WORK ITEM: There is one span to output from the data below: the lines starting at the line with "(366, 247) = (350, 463): white" and ending at the line with "(121, 401) = (307, 85): grey". Output it exactly, ends included, nothing more.
STUDY MATERIAL below:
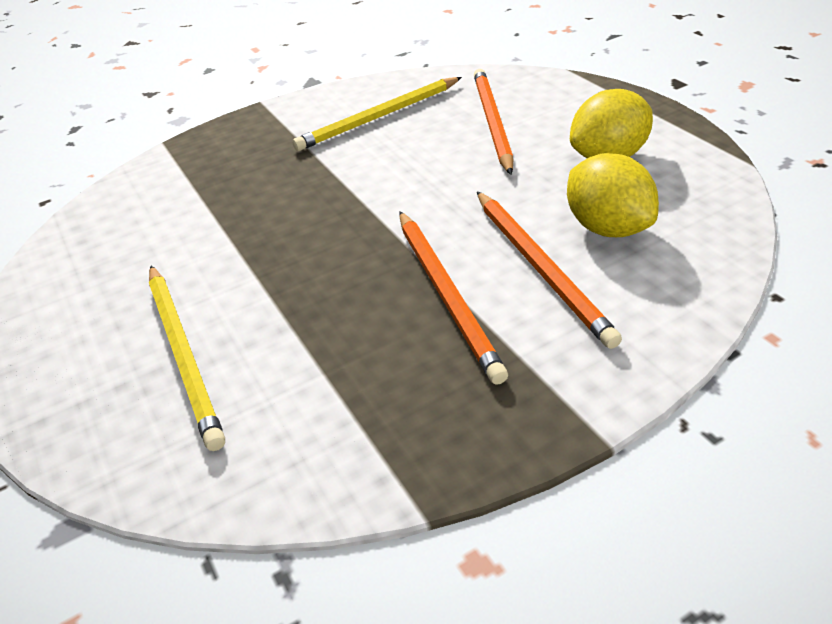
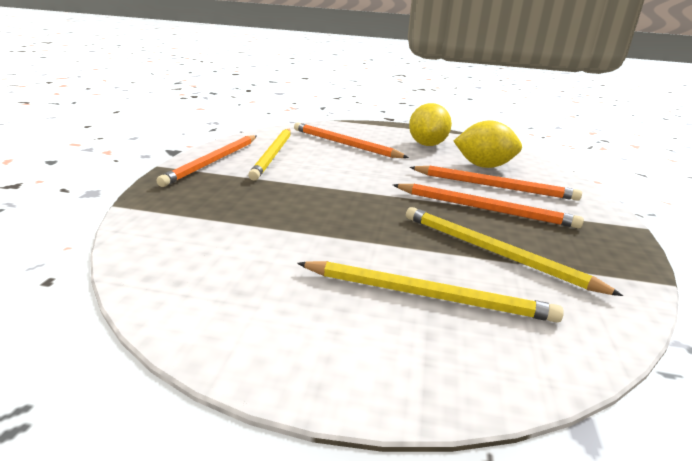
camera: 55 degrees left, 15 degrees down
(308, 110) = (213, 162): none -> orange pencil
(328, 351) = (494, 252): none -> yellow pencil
End of STUDY MATERIAL.
STUDY MATERIAL below:
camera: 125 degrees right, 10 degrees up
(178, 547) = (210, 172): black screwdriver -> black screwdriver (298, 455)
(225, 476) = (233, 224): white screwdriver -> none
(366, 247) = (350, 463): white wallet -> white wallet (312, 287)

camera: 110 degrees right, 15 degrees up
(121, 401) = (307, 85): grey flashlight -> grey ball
End of STUDY MATERIAL.
RESULT OF THE EXERCISE:
(366, 247) = (350, 463): white wallet -> white wallet (312, 287)

camera: 110 degrees right, 15 degrees up
(121, 401) = (307, 85): grey flashlight -> grey ball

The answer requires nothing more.